** EXTRACTED MATERIAL follows **

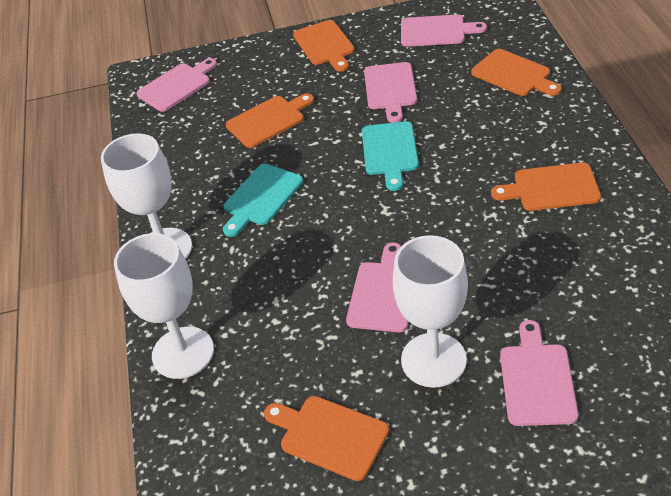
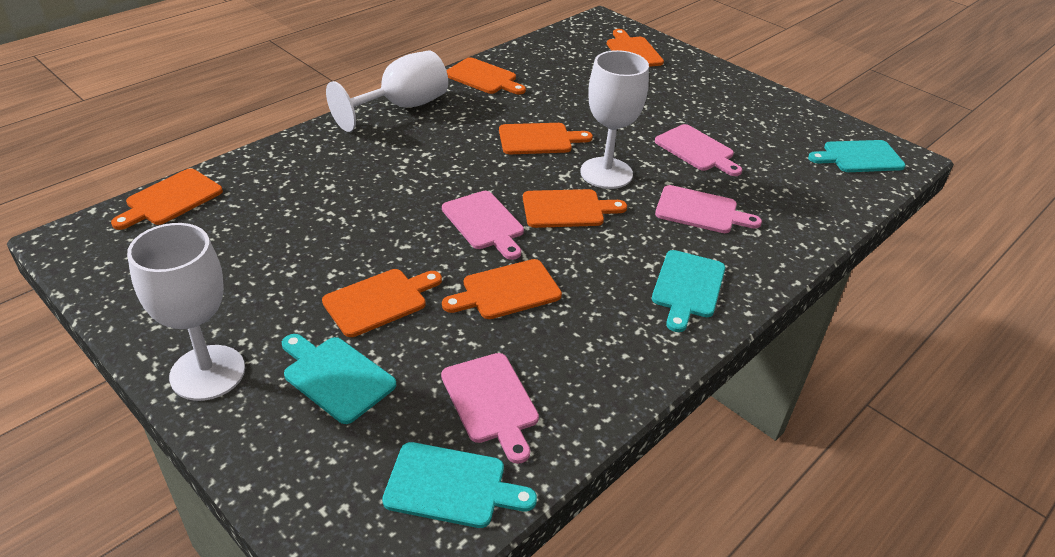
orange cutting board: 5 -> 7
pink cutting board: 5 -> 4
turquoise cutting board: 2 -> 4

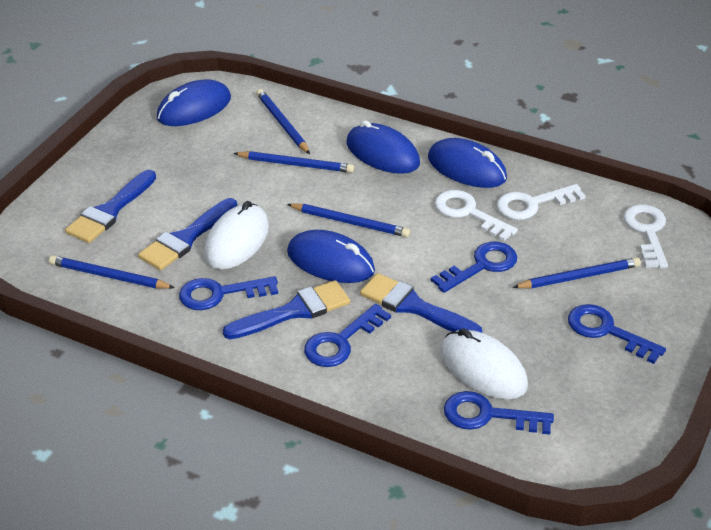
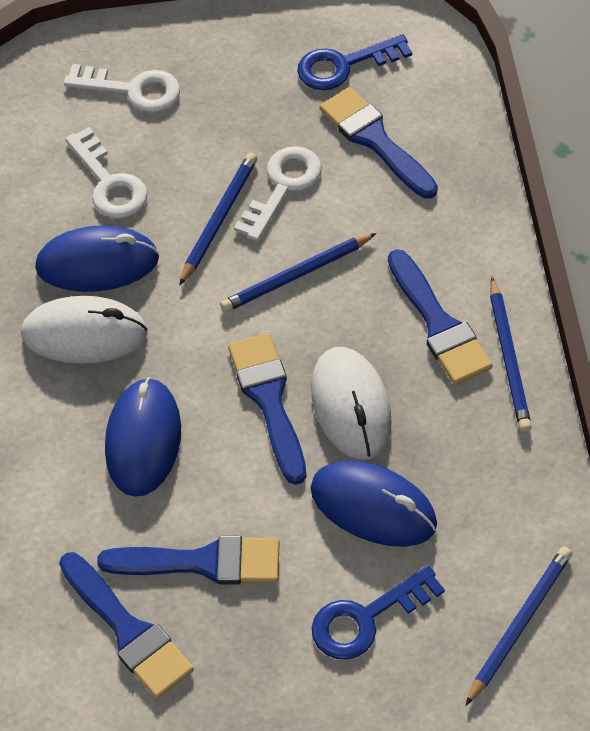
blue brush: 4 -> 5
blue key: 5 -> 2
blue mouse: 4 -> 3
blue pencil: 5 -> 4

** End of EXTRACTED MATERIAL **
** EXTRACTED MATERIAL follows **

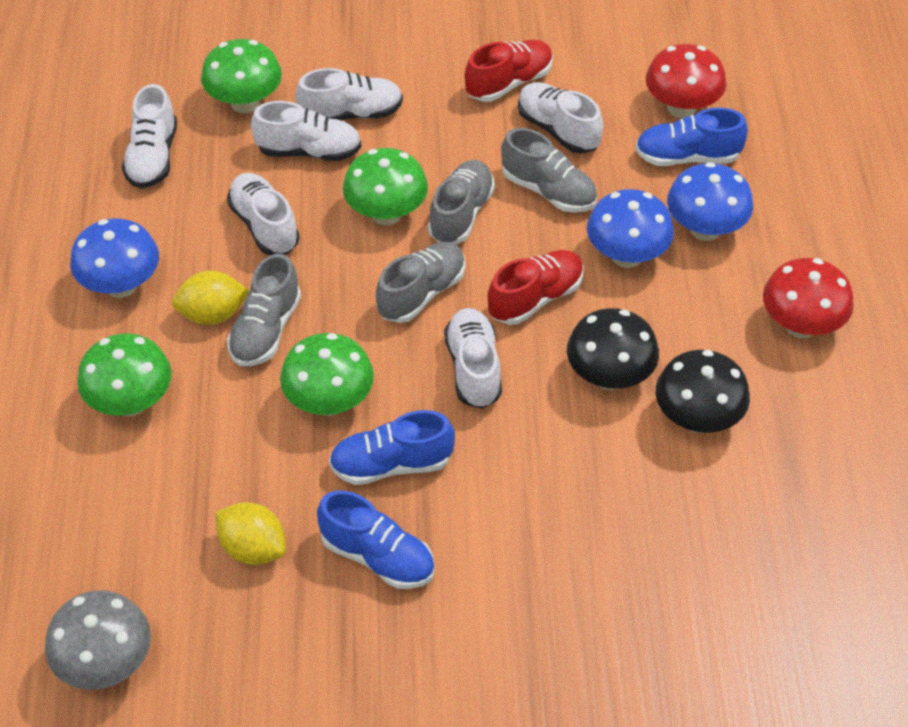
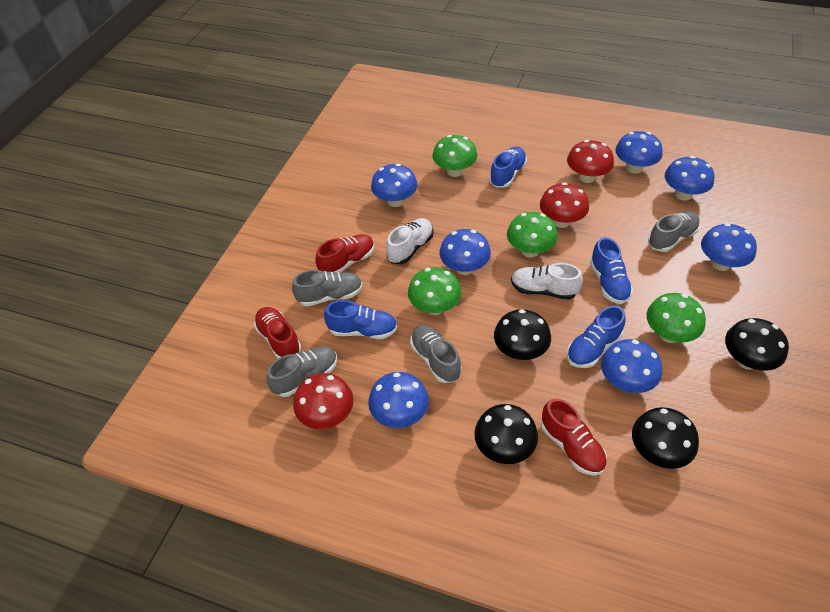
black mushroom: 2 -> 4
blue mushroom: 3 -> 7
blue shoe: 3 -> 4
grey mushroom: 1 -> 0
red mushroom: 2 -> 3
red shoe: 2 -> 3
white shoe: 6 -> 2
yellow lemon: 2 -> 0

** End of EXTRACTED MATERIAL **
** EXTRACTED MATERIAL follows **

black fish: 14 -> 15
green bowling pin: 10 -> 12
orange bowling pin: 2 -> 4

** End of EXTRACTED MATERIAL **

*WORK ITEM*. Once the line with "orange cutting board: 5 -> 7" is found above, print it and every line after it through the line with "blue pencil: 5 -> 4", exactly. Pictures stay out.

*RESPONSE FOR THIS EXERCISE*.
orange cutting board: 5 -> 7
pink cutting board: 5 -> 4
turquoise cutting board: 2 -> 4

blue brush: 4 -> 5
blue key: 5 -> 2
blue mouse: 4 -> 3
blue pencil: 5 -> 4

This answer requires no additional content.